━━━ EXERCISE DATA

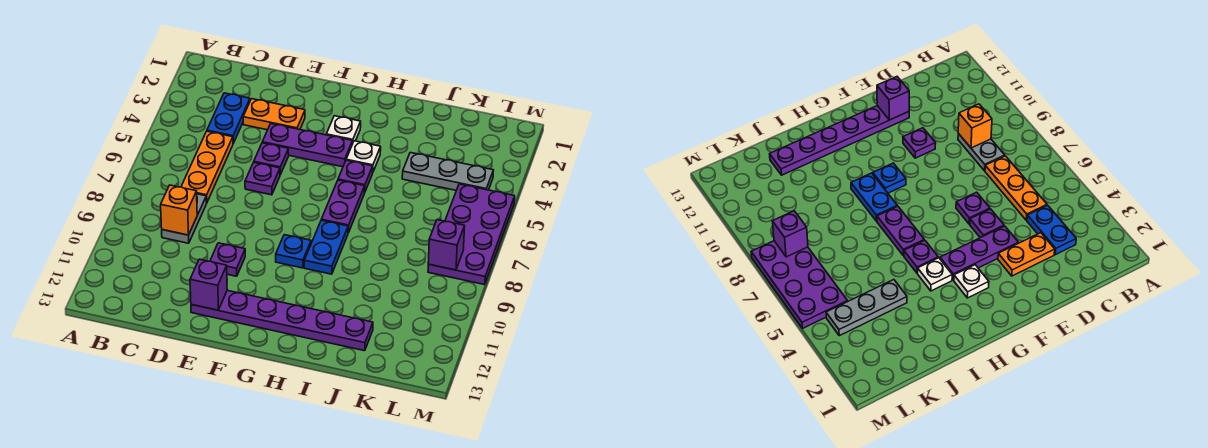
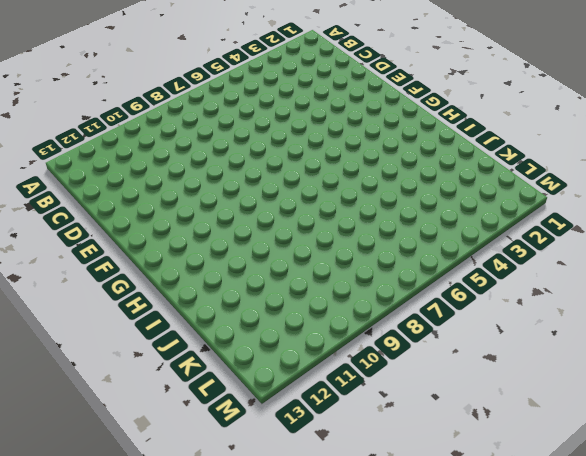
none -> blue plate C3:C4 level 1
none -> orange plate C5:C7 level 1
none -> grey plate C8:C9 level 1

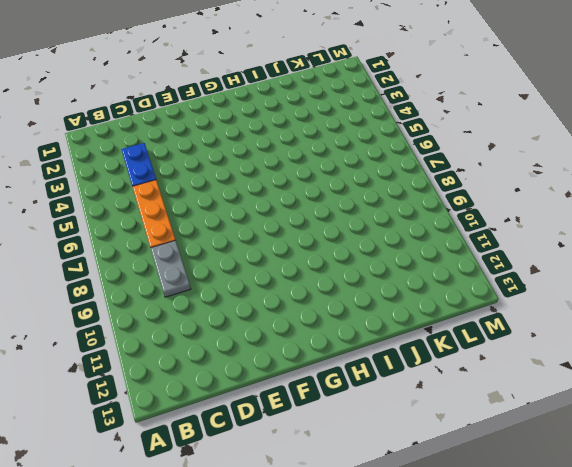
none -> orange plate D3:E3 level 1
none -> purple plate E4:G4 level 1
none -> purple plate E5 level 1

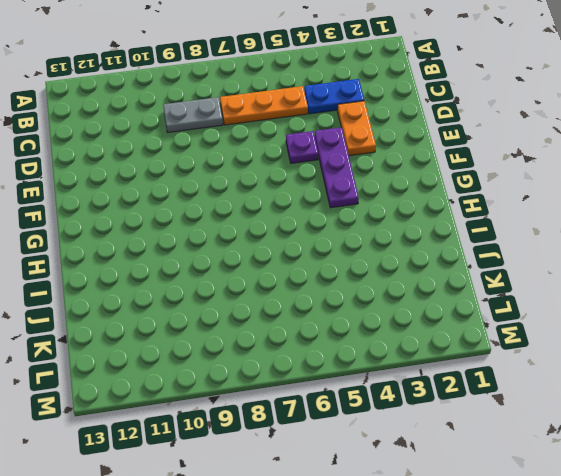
none -> purple plate E6 level 1
none -> purple plate E10 level 1
none -> purple plate E12:J12 level 1

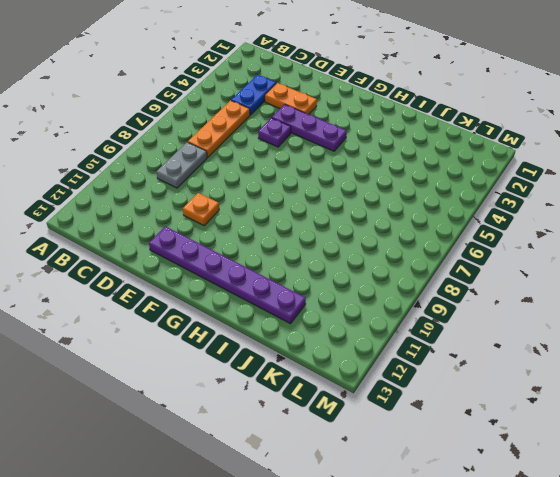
orange plate E10 level 1 -> purple plate E10 level 1
none -> purple plate E6 level 1
none -> white plate G3 level 1
none -> blue plate G9 level 1

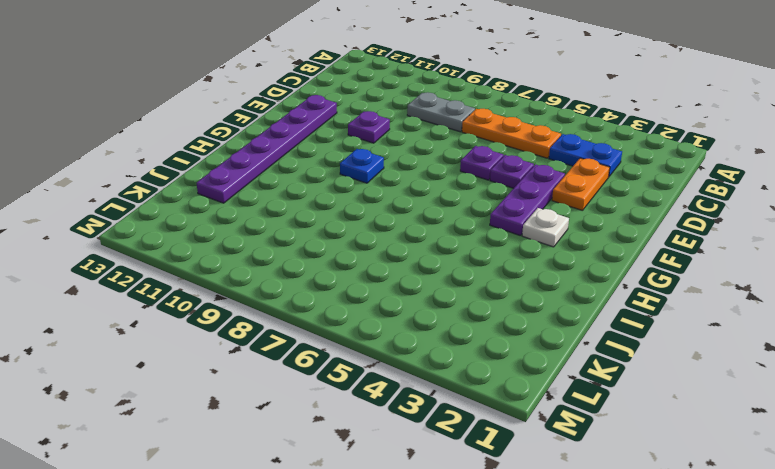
none -> white plate H4 level 1
none -> purple plate H5 level 1
none -> purple plate H6:H7 level 1

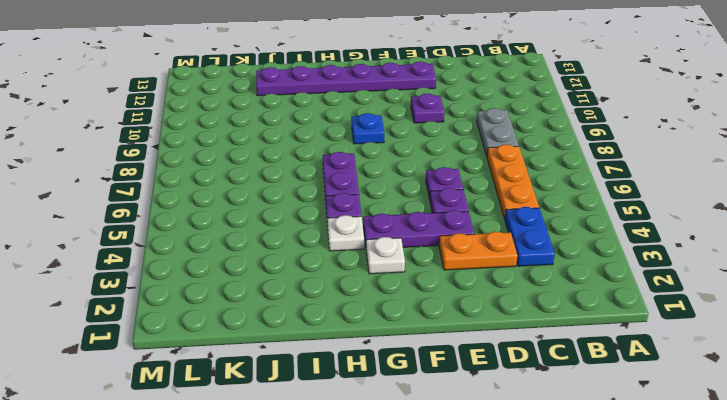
none -> blue plate H8:H9 level 1
none -> grey plate J4:L4 level 1
none -> purple plate L5:M8 level 1

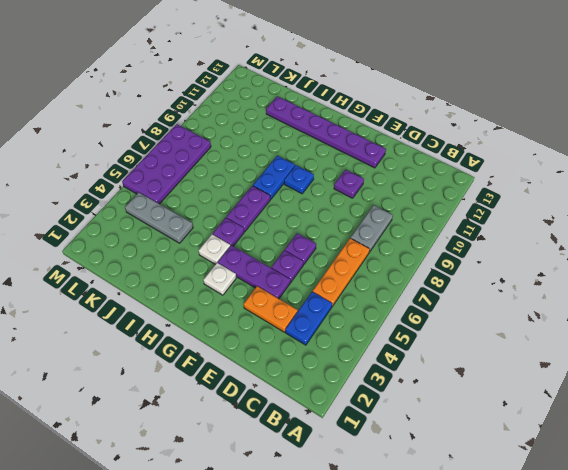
none -> orange brick C9 level 2
none -> purple brick E12 level 2
none -> purple brick L8 level 2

━━━━━━

PROBLEM REQUIREMENTS ▸ Although the records above contain pictures, the copy must not; set down exactly the lines from the one with "none -> purple plate E12:J12 level 1" up to and including the one with "none -> grey plate J4:L4 level 1".

YOUR RESPONSE ▸
none -> purple plate E12:J12 level 1

orange plate E10 level 1 -> purple plate E10 level 1
none -> purple plate E6 level 1
none -> white plate G3 level 1
none -> blue plate G9 level 1

none -> white plate H4 level 1
none -> purple plate H5 level 1
none -> purple plate H6:H7 level 1

none -> blue plate H8:H9 level 1
none -> grey plate J4:L4 level 1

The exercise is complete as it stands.